╭──

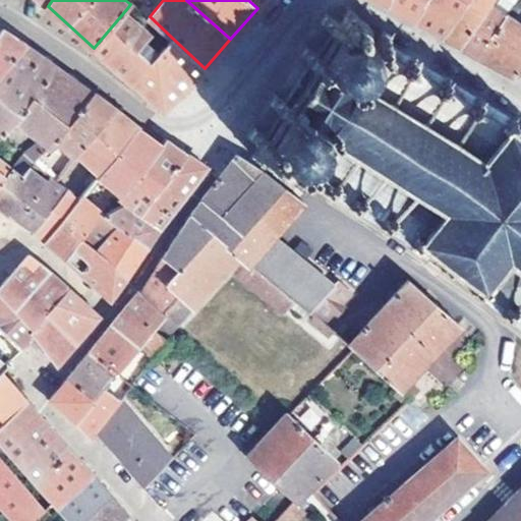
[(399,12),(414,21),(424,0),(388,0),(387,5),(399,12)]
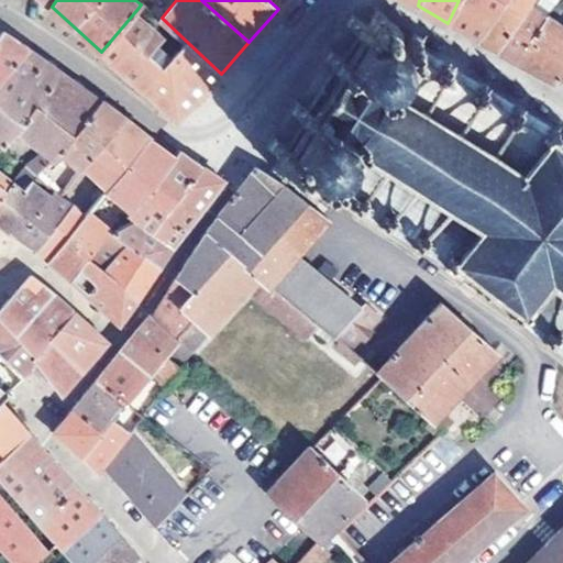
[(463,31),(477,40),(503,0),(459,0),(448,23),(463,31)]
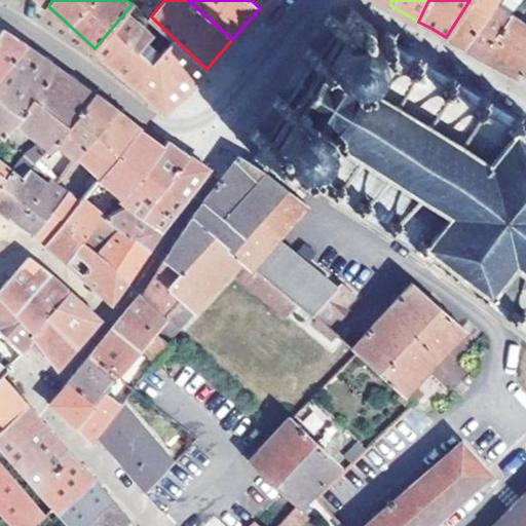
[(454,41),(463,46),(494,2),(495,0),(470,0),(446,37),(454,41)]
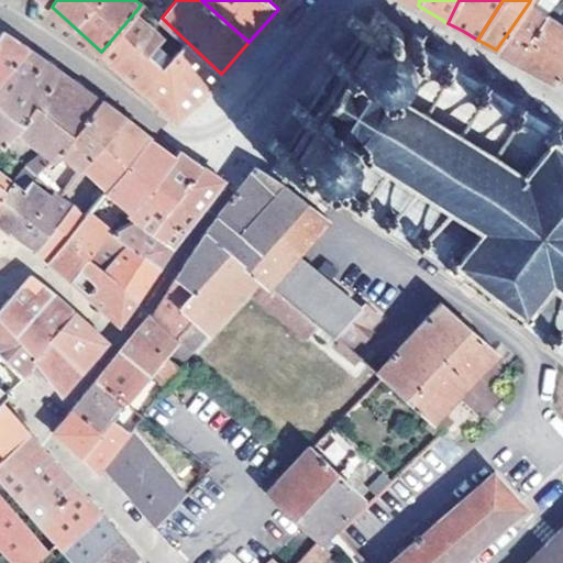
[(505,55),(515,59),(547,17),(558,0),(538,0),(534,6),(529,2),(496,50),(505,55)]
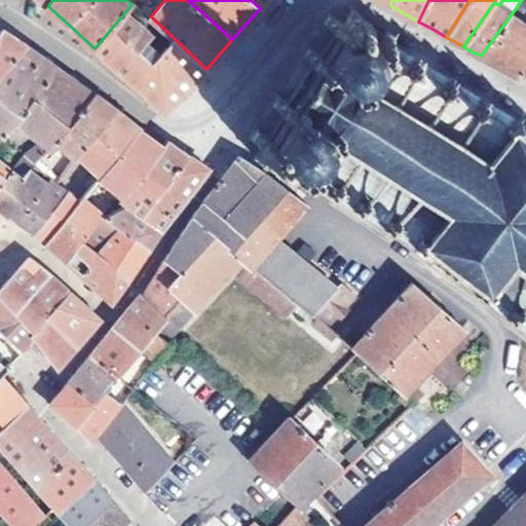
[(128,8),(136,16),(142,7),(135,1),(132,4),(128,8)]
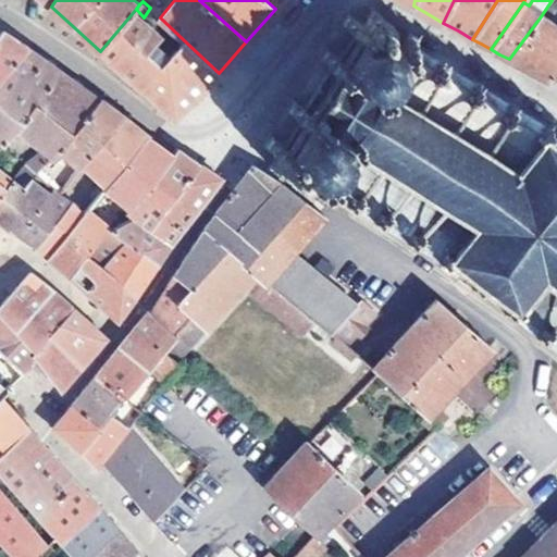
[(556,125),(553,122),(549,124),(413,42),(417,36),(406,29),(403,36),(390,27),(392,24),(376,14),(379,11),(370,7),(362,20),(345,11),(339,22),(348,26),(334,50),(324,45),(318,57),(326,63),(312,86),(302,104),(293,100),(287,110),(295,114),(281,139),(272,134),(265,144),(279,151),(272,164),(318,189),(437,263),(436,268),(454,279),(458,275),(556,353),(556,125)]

╰──

Activity: Give back the entries verbatim. Do not include any picture.

Result of this task:
[(399,12),(414,21),(424,0),(388,0),(387,5),(399,12)]
[(463,31),(477,40),(503,0),(459,0),(448,23),(463,31)]
[(454,41),(463,46),(494,2),(495,0),(470,0),(446,37),(454,41)]
[(505,55),(515,59),(547,17),(558,0),(538,0),(534,6),(529,2),(496,50),(505,55)]
[(128,8),(136,16),(142,7),(135,1),(132,4),(128,8)]
[(556,125),(553,122),(549,124),(413,42),(417,36),(406,29),(403,36),(390,27),(392,24),(376,14),(379,11),(370,7),(362,20),(345,11),(339,22),(348,26),(334,50),(324,45),(318,57),(326,63),(312,86),(302,104),(293,100),(287,110),(295,114),(281,139),(272,134),(265,144),(279,151),(272,164),(318,189),(437,263),(436,268),(454,279),(458,275),(556,353),(556,125)]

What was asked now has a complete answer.